Locate the line containing "none -> black brick F7 level 1" in the data below. Reproduce it and every following line up to the end, exactly as given.

##############################

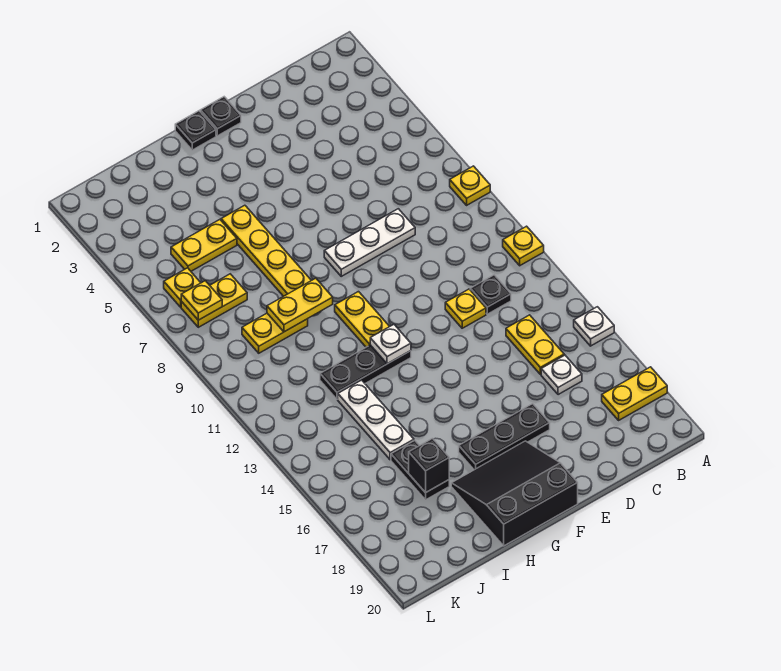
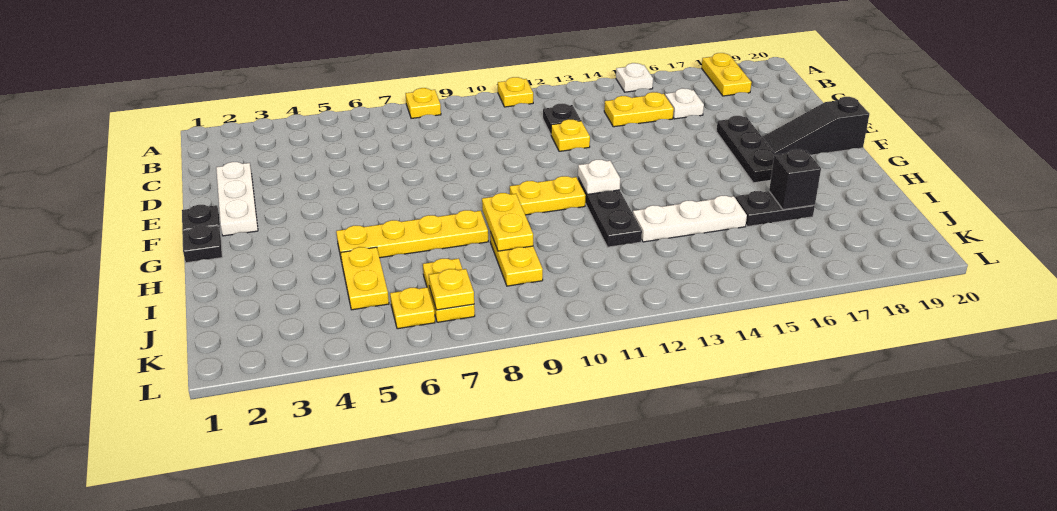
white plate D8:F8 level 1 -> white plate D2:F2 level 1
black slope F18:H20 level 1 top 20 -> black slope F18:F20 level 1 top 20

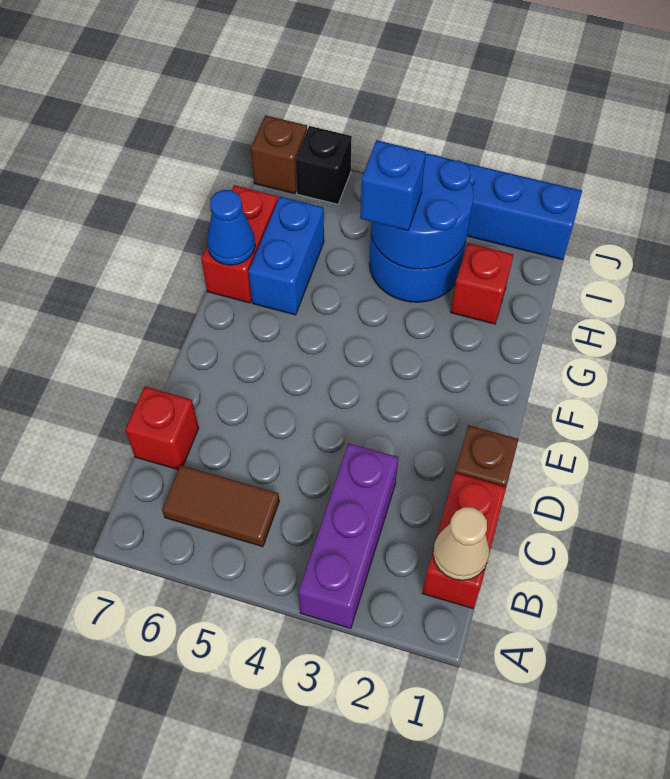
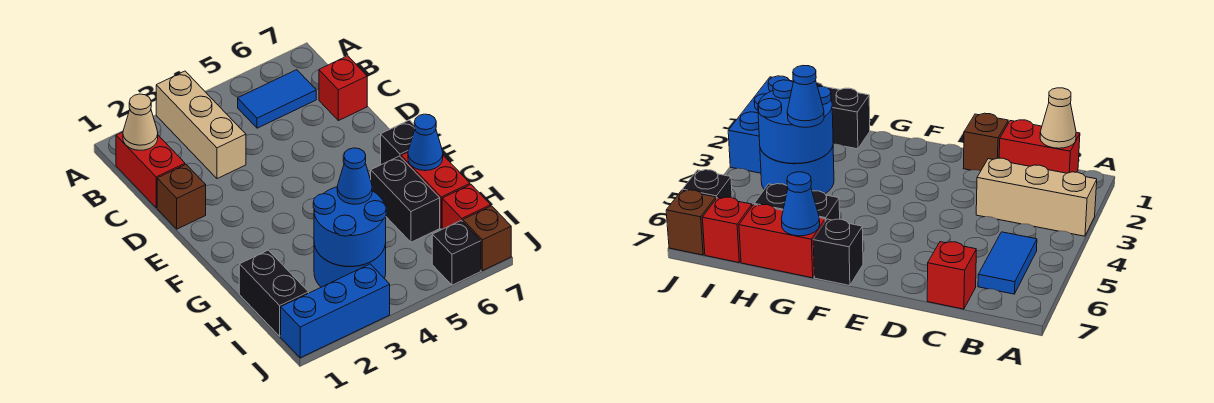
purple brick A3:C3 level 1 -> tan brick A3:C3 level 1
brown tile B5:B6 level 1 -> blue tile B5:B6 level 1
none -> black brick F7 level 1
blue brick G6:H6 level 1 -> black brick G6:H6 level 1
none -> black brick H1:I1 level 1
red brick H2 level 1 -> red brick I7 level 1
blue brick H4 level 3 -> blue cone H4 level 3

##############################

▶ [Answer to this problem]
none -> black brick F7 level 1
blue brick G6:H6 level 1 -> black brick G6:H6 level 1
none -> black brick H1:I1 level 1
red brick H2 level 1 -> red brick I7 level 1
blue brick H4 level 3 -> blue cone H4 level 3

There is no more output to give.